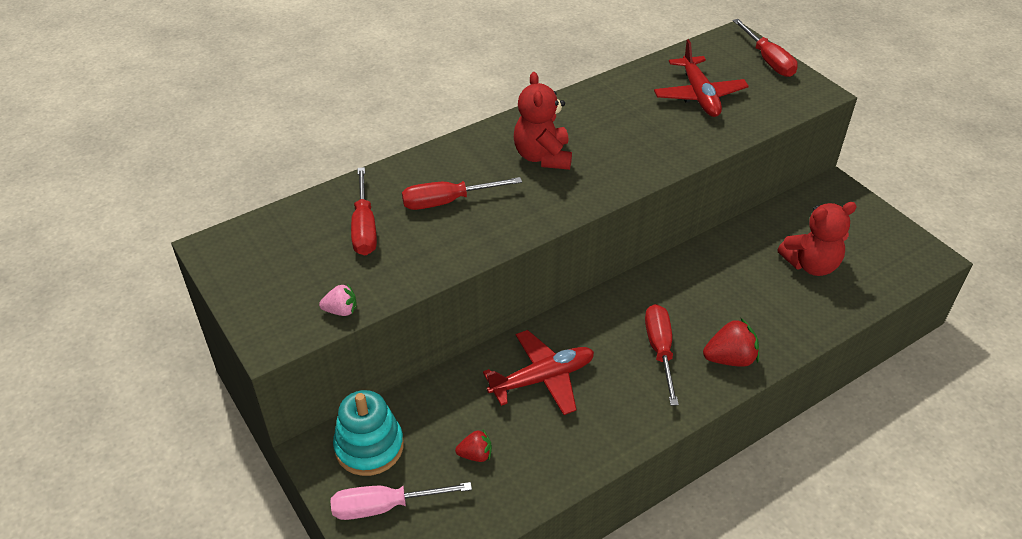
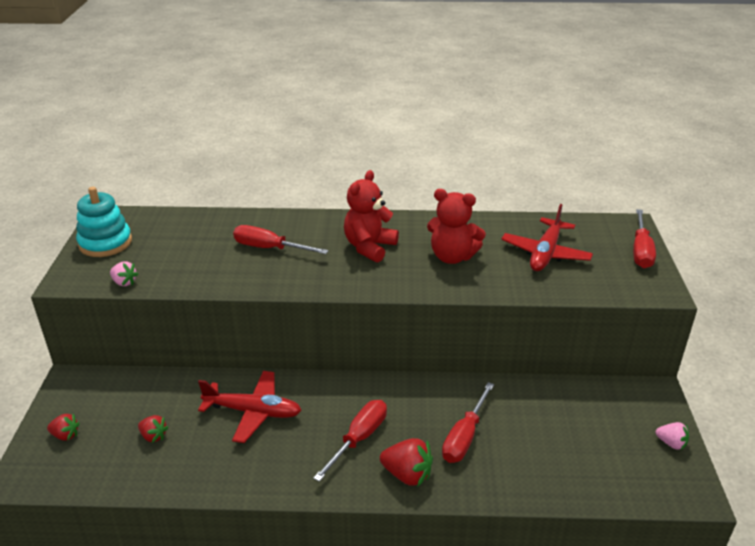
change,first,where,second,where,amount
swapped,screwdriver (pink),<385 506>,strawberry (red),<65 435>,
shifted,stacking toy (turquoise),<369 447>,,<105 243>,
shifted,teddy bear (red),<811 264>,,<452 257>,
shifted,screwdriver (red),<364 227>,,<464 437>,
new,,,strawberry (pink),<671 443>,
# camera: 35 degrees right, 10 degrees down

WORK ORDER:
Are you able to set down all the lines above exactly, without any pictures?

RESULT:
change,first,where,second,where,amount
swapped,screwdriver (pink),<385 506>,strawberry (red),<65 435>,
shifted,stacking toy (turquoise),<369 447>,,<105 243>,
shifted,teddy bear (red),<811 264>,,<452 257>,
shifted,screwdriver (red),<364 227>,,<464 437>,
new,,,strawberry (pink),<671 443>,
# camera: 35 degrees right, 10 degrees down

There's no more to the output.